◆ EXERCISE PROMPT
When you find the line with "camera: 30 degrees right, 5 degrees up" among the records below, reproduce it and each line after it exactly, ending with the line with "(427, 215) = (650, 220): blue can -> none".
SUPPLIED MATERIAL Block Start
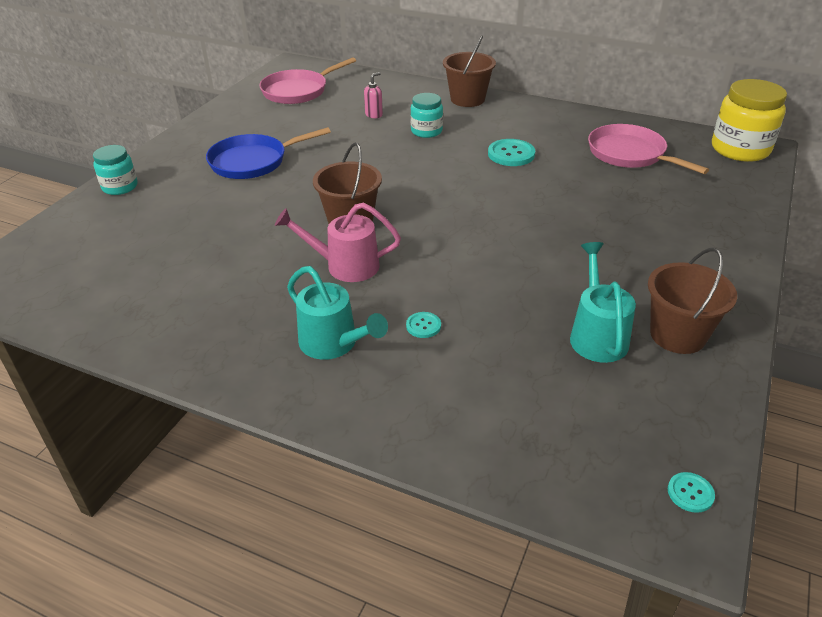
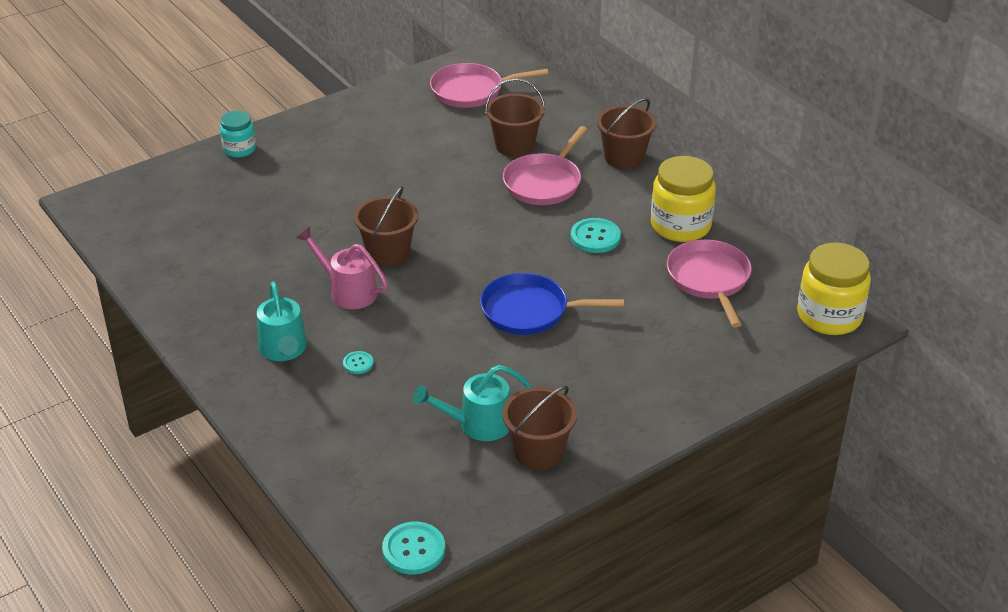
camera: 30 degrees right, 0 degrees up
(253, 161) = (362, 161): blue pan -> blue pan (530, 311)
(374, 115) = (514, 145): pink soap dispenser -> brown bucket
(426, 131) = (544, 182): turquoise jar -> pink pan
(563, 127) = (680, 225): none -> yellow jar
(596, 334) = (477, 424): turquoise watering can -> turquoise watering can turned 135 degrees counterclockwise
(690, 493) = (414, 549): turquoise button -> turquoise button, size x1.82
SUPPLIED MATERIAL Block End
SUPPLIED MATERIAL Block Start
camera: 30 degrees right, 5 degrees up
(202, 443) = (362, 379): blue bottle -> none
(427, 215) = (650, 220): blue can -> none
SUPPLIED MATERIAL Block End
◆ OUTPUT FOR THIS EXERCISE
camera: 30 degrees right, 5 degrees up
(202, 443) = (362, 379): blue bottle -> none
(427, 215) = (650, 220): blue can -> none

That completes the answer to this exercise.